Task brief
Find the line in the entries below that contains "D1: schottky SS34". Repeat it exactly, and every line after it through the line that contains "S1: switch (+3V3, NET16)".
### Provided material
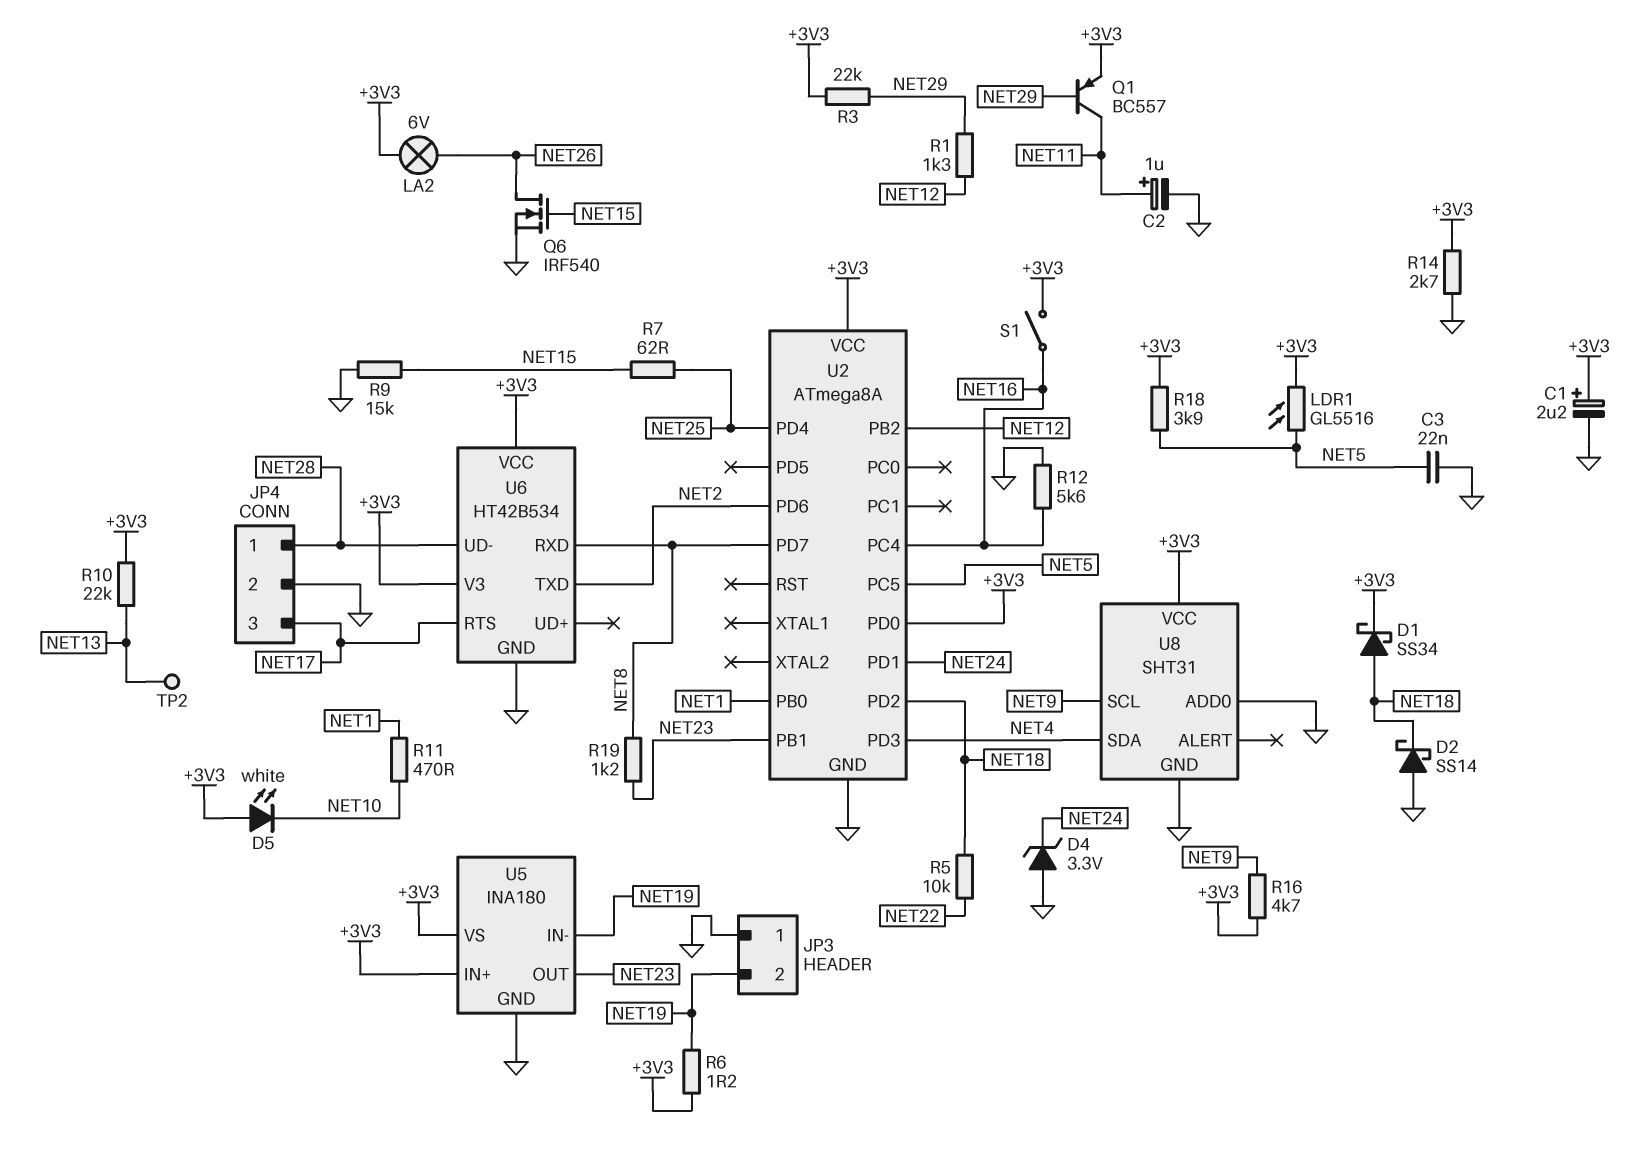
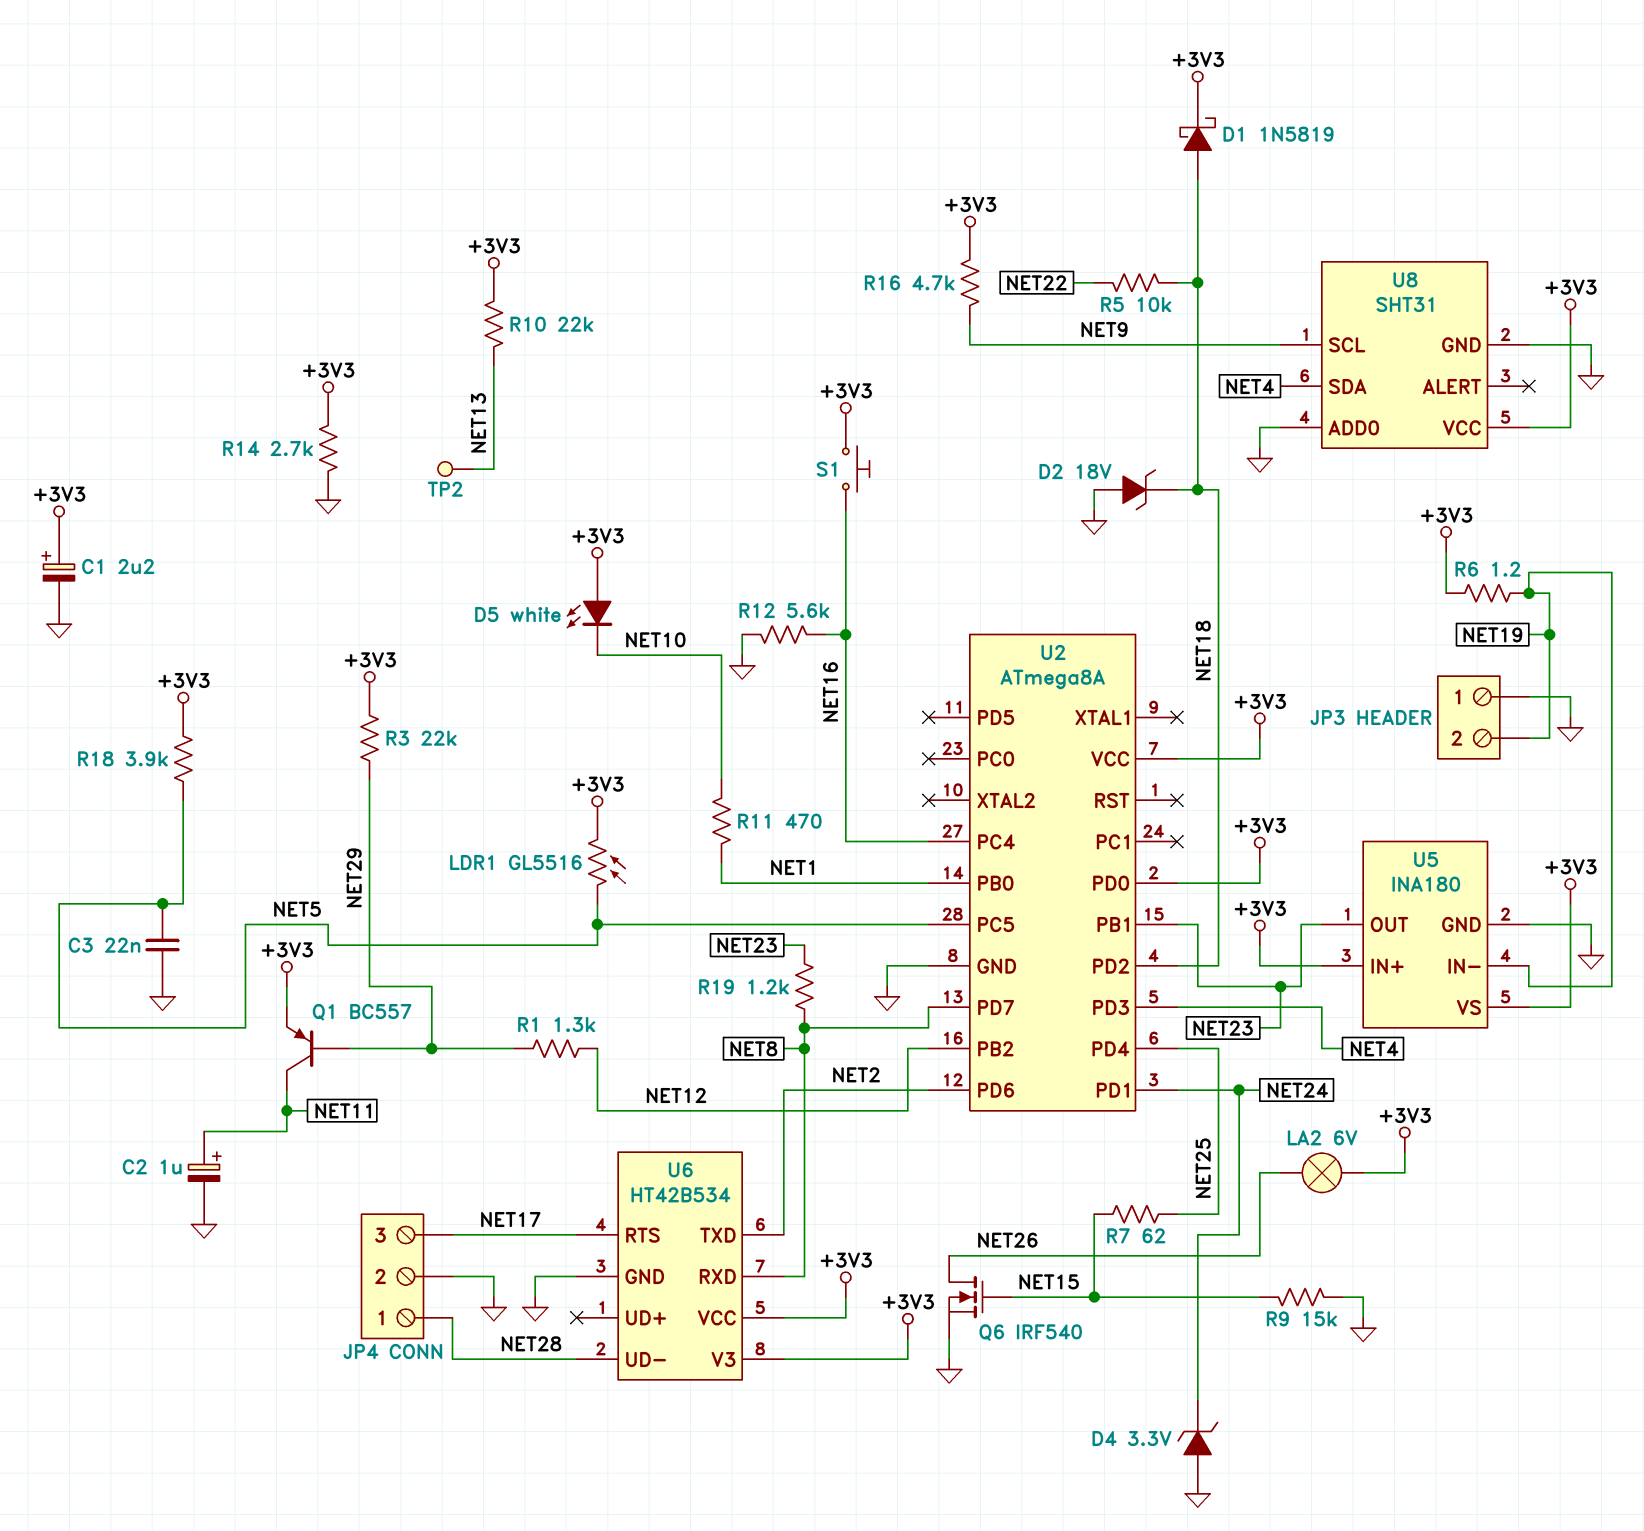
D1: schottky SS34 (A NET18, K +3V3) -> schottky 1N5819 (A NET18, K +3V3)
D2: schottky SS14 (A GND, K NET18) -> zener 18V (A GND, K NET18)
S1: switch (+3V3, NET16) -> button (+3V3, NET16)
######
### Provided material
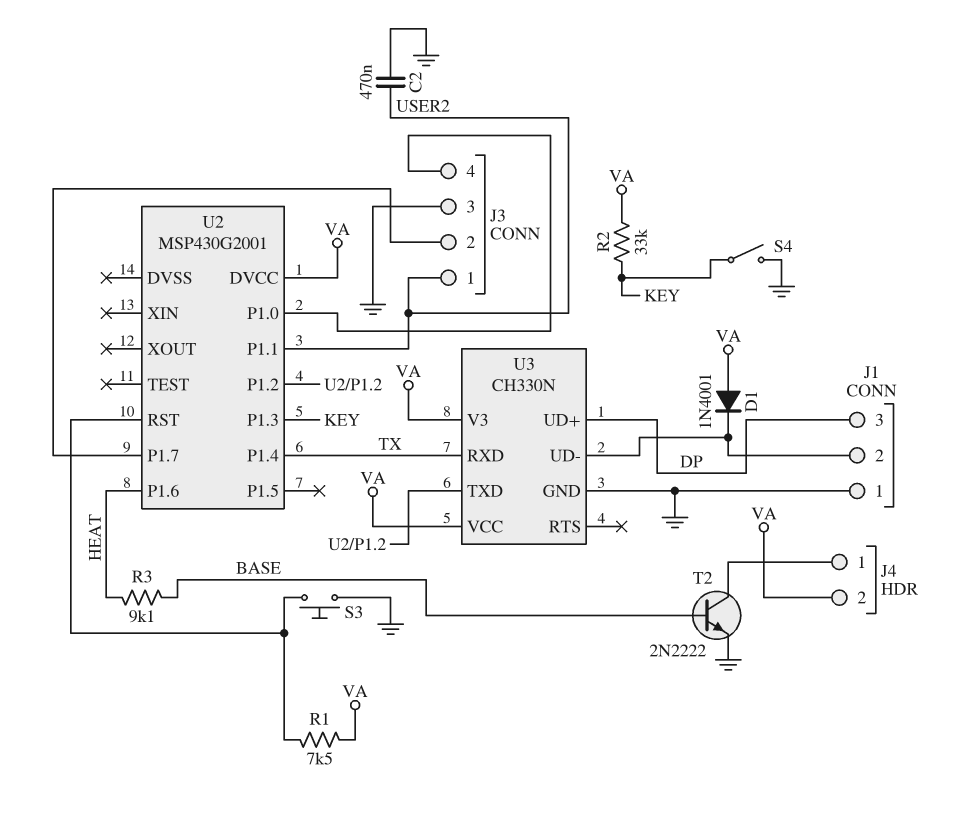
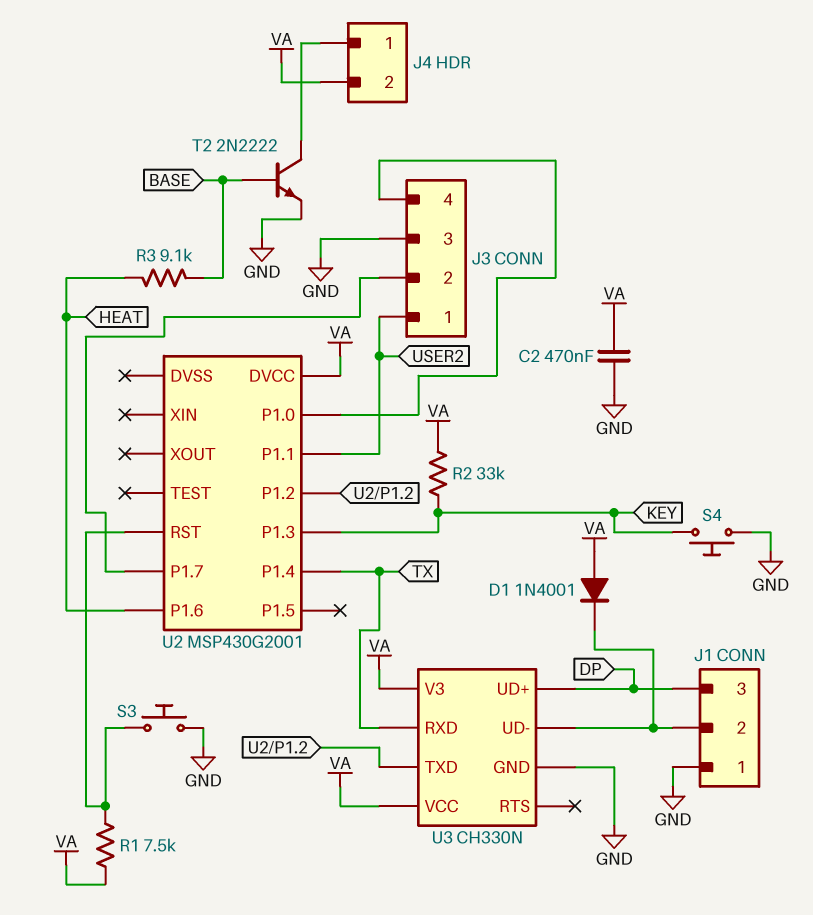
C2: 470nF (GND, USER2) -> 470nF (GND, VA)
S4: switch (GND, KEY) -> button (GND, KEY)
######
Expected answer
D1: schottky SS34 (A NET18, K +3V3) -> schottky 1N5819 (A NET18, K +3V3)
D2: schottky SS14 (A GND, K NET18) -> zener 18V (A GND, K NET18)
S1: switch (+3V3, NET16) -> button (+3V3, NET16)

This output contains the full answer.